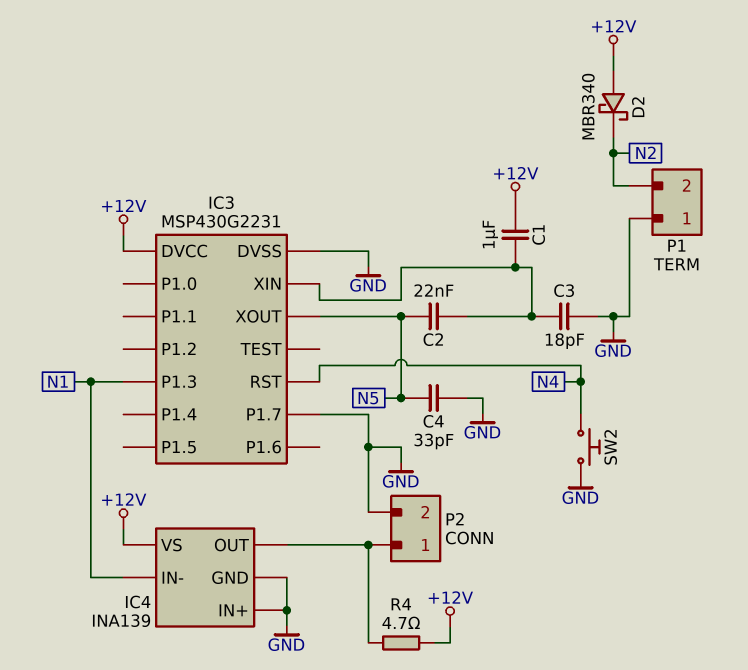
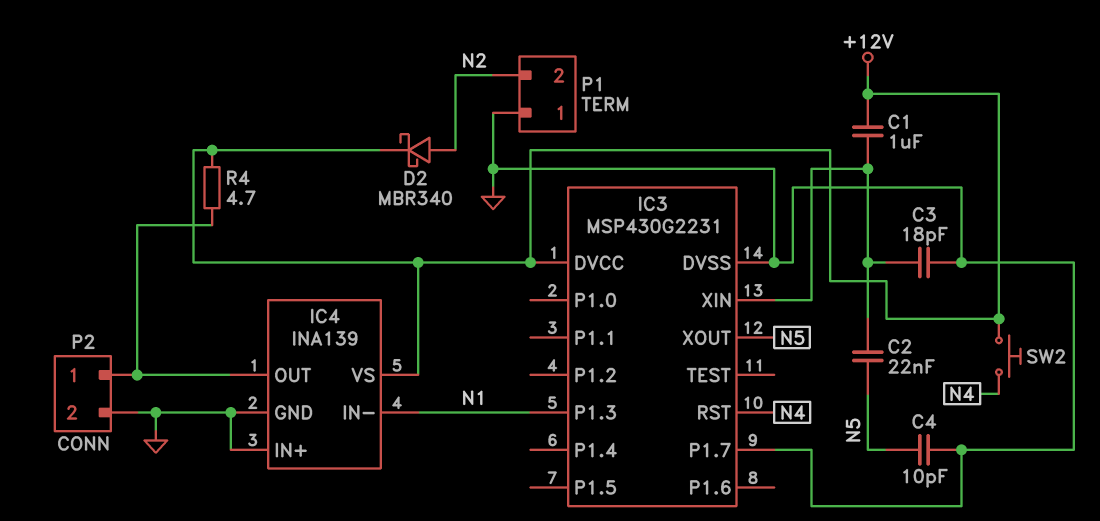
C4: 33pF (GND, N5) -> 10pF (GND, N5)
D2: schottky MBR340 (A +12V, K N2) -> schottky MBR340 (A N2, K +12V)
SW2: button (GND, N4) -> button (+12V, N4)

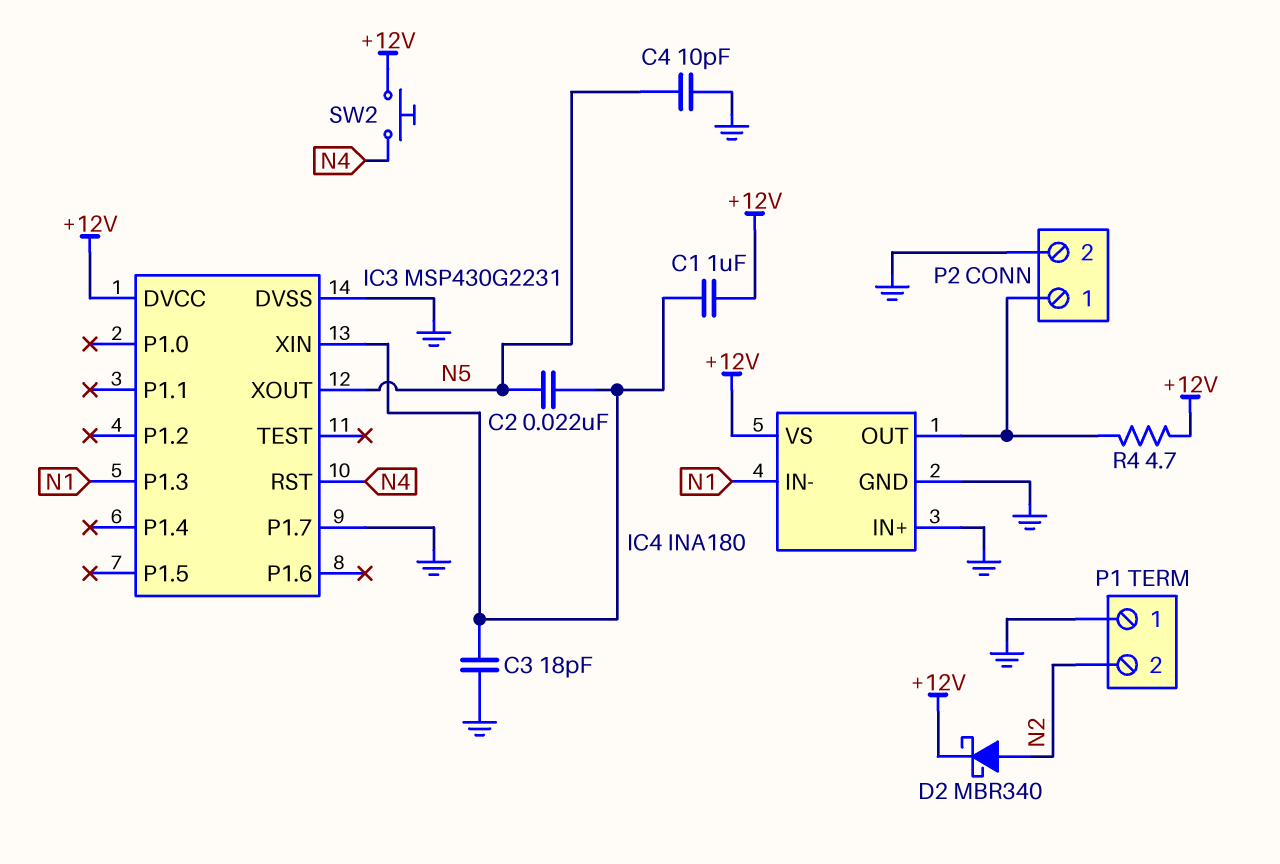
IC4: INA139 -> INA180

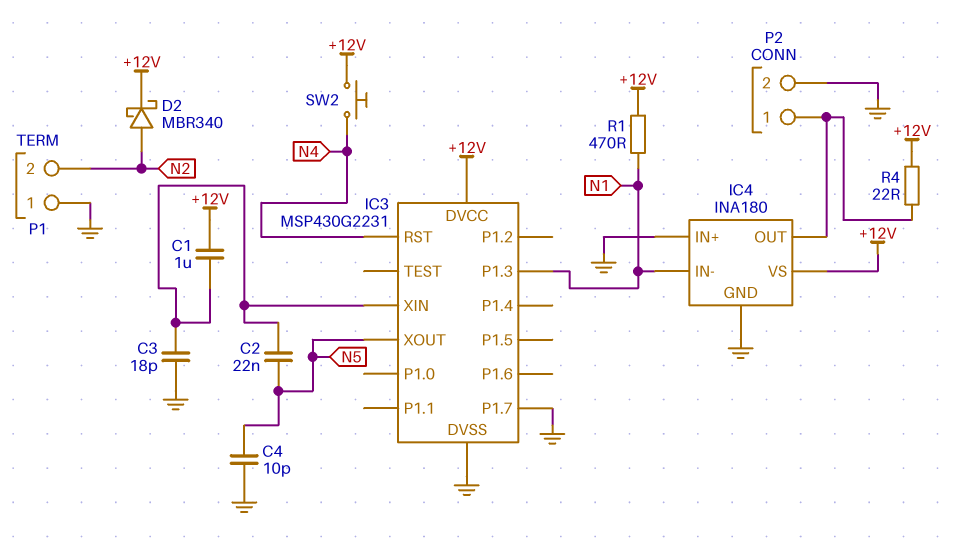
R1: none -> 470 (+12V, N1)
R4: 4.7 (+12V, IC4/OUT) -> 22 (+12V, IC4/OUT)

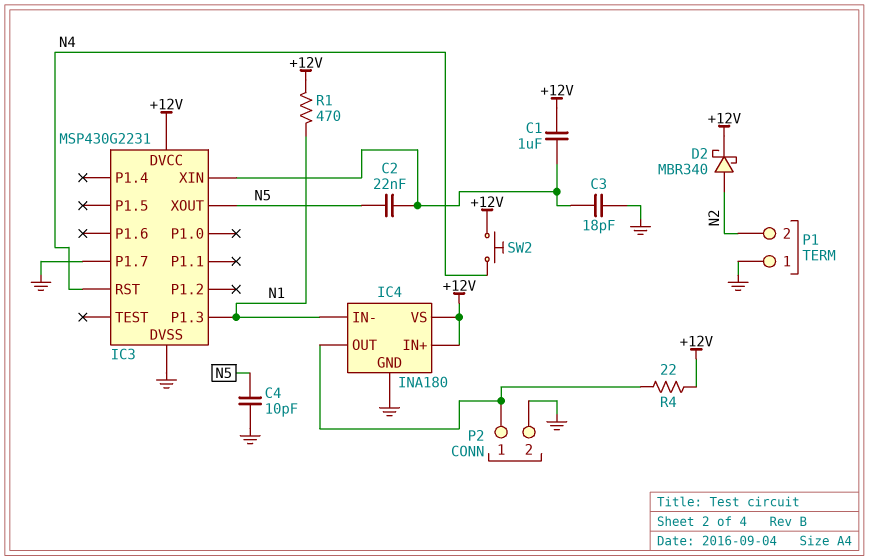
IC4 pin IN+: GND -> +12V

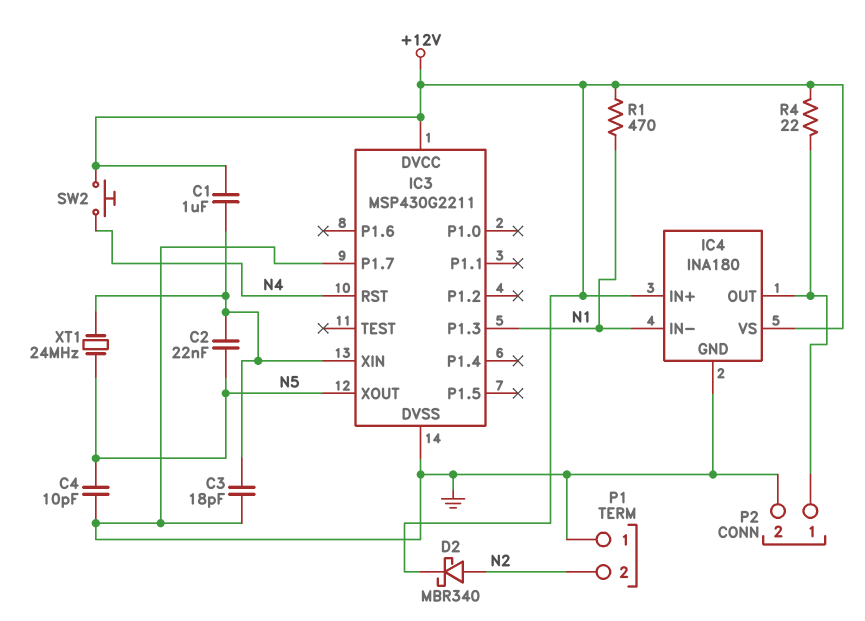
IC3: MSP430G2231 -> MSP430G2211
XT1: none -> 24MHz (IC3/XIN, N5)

...

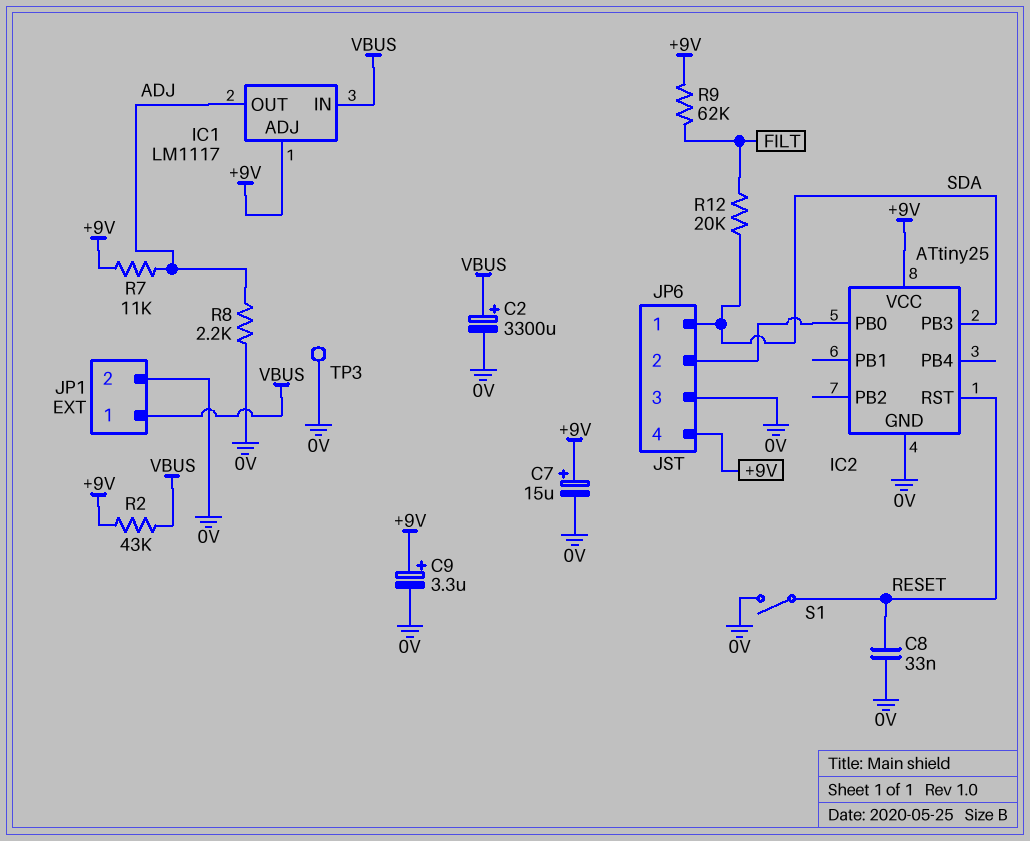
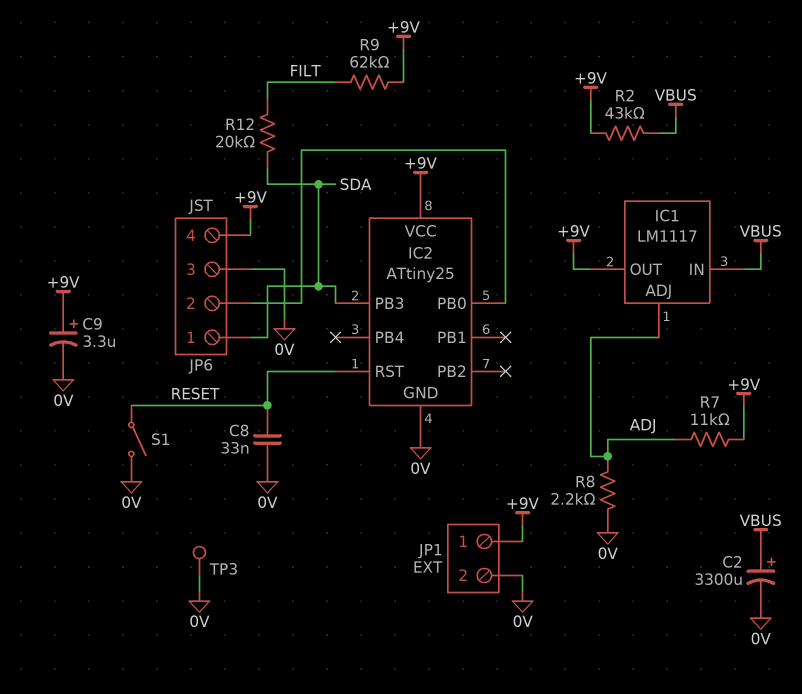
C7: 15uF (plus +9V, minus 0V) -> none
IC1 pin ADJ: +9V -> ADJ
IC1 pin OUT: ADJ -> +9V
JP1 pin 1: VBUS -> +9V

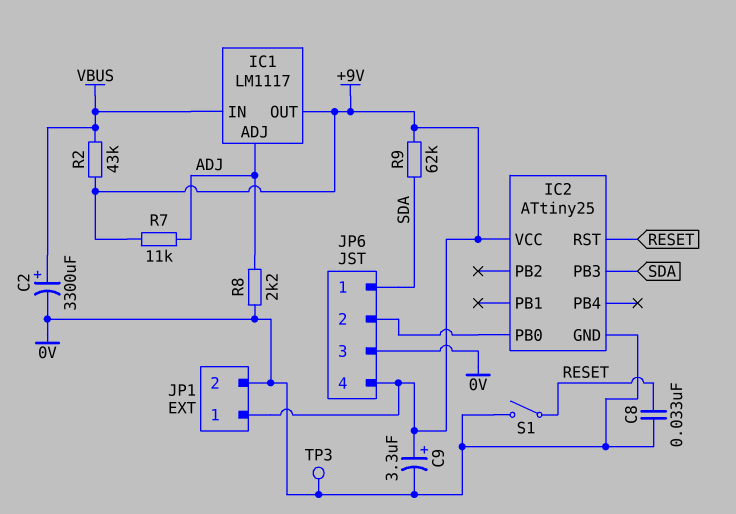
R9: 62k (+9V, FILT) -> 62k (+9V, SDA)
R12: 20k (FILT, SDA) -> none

Work order – When you reach the line holding "IC4: INA139 -> INA180" in the listing above, begin retyping exactly, and stop once the line holding "XT1: none -> 24MHz (IC3/XIN, N5)" is done; pictures stay out.

Answer to this problem –
IC4: INA139 -> INA180

R1: none -> 470 (+12V, N1)
R4: 4.7 (+12V, IC4/OUT) -> 22 (+12V, IC4/OUT)

IC4 pin IN+: GND -> +12V

IC3: MSP430G2231 -> MSP430G2211
XT1: none -> 24MHz (IC3/XIN, N5)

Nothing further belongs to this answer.